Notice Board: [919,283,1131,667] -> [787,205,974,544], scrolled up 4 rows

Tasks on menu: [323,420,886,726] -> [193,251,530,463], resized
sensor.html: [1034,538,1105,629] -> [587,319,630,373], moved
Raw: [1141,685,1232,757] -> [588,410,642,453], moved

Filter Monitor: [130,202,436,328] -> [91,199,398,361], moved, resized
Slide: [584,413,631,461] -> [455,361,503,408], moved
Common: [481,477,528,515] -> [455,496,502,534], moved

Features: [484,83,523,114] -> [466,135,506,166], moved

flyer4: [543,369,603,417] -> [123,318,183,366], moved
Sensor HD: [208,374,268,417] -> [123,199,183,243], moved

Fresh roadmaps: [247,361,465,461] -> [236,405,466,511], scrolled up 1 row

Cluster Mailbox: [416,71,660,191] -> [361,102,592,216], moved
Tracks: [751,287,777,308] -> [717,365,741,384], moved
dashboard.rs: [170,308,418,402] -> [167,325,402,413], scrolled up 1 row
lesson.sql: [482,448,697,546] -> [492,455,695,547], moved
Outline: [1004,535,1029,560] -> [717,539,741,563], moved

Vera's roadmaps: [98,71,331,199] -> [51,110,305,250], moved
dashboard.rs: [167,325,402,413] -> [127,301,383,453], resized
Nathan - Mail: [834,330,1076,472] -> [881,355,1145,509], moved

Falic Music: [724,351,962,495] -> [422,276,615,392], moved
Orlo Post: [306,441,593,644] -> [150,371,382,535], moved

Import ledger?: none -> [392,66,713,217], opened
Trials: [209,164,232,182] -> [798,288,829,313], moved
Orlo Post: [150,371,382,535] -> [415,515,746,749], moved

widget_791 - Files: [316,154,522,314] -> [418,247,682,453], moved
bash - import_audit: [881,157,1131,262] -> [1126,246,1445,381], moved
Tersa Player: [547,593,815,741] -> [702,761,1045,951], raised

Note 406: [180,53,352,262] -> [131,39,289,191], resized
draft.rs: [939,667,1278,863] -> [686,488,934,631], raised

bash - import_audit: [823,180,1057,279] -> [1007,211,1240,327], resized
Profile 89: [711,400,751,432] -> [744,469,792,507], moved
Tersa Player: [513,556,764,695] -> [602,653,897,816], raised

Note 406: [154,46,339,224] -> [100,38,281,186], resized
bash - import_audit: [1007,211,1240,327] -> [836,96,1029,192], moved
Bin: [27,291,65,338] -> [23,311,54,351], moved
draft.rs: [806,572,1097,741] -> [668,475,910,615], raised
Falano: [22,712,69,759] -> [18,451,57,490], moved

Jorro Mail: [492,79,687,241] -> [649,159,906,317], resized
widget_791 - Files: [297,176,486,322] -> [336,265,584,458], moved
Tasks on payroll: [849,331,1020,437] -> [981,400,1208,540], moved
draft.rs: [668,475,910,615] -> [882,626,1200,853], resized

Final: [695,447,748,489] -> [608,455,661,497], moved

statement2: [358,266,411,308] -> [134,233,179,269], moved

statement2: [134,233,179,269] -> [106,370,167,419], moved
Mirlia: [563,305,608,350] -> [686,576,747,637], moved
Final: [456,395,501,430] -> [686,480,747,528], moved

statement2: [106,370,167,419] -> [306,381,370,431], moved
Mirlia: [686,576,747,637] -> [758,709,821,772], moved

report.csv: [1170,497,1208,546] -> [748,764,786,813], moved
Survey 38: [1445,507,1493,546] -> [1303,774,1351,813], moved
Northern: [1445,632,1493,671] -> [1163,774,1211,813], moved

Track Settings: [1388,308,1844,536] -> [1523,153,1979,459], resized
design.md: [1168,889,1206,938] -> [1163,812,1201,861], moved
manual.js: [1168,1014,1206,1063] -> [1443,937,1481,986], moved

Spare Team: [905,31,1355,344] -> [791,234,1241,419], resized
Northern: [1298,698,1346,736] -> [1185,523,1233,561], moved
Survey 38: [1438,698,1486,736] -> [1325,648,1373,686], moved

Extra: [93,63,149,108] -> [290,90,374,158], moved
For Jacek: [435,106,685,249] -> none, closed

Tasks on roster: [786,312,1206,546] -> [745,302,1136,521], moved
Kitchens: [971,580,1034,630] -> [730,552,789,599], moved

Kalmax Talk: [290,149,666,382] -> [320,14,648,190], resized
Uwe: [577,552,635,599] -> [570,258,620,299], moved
+===+
What you will do » The entries above hold the needed span. Transcribe exactly the lines from the one with "Features: [484,83,523,114] ->" to the one with "Cluster Mailbox: [416,71,660,191]", both included.

Result for this exercise »
Features: [484,83,523,114] -> [466,135,506,166], moved

flyer4: [543,369,603,417] -> [123,318,183,366], moved
Sensor HD: [208,374,268,417] -> [123,199,183,243], moved

Fresh roadmaps: [247,361,465,461] -> [236,405,466,511], scrolled up 1 row

Cluster Mailbox: [416,71,660,191] -> [361,102,592,216], moved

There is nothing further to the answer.